Your answer must be the line holding "(367, 228) = (336, 434): brown" followed by every later line through the end of the entries, exactly as written.

*** PROVIDED DATA ***

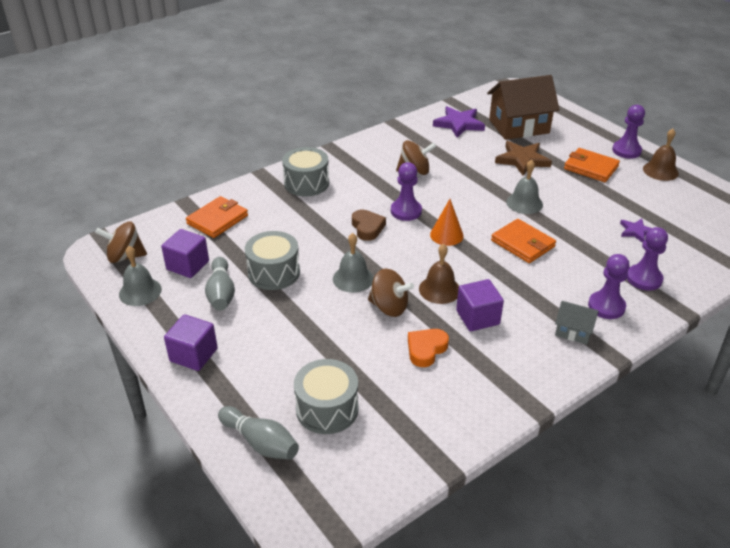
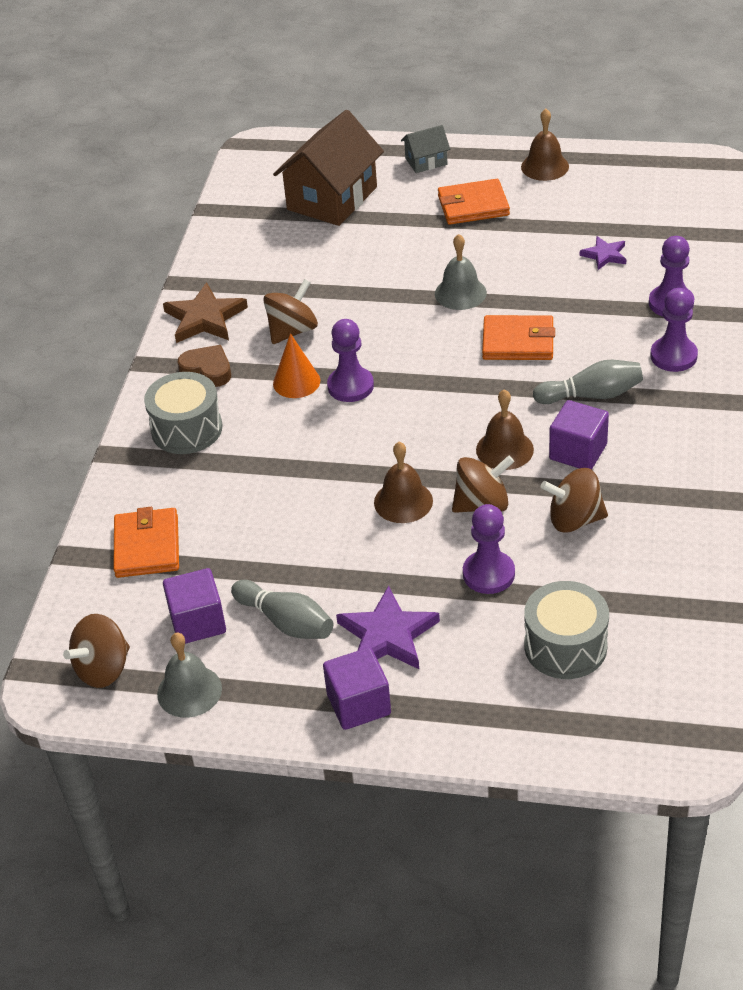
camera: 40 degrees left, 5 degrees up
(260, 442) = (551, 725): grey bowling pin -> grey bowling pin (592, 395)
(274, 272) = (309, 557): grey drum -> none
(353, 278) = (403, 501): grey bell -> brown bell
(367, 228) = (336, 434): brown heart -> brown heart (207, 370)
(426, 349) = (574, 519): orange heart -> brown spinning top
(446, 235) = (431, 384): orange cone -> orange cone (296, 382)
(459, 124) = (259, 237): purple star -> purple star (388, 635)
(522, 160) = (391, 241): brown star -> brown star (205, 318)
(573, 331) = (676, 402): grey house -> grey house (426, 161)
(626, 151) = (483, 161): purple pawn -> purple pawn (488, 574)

*** End of PROVIDED DATA ***

* _SOLUTION TO THIS EXERCISE_:
(367, 228) = (336, 434): brown heart -> brown heart (207, 370)
(426, 349) = (574, 519): orange heart -> brown spinning top
(446, 235) = (431, 384): orange cone -> orange cone (296, 382)
(459, 124) = (259, 237): purple star -> purple star (388, 635)
(522, 160) = (391, 241): brown star -> brown star (205, 318)
(573, 331) = (676, 402): grey house -> grey house (426, 161)
(626, 151) = (483, 161): purple pawn -> purple pawn (488, 574)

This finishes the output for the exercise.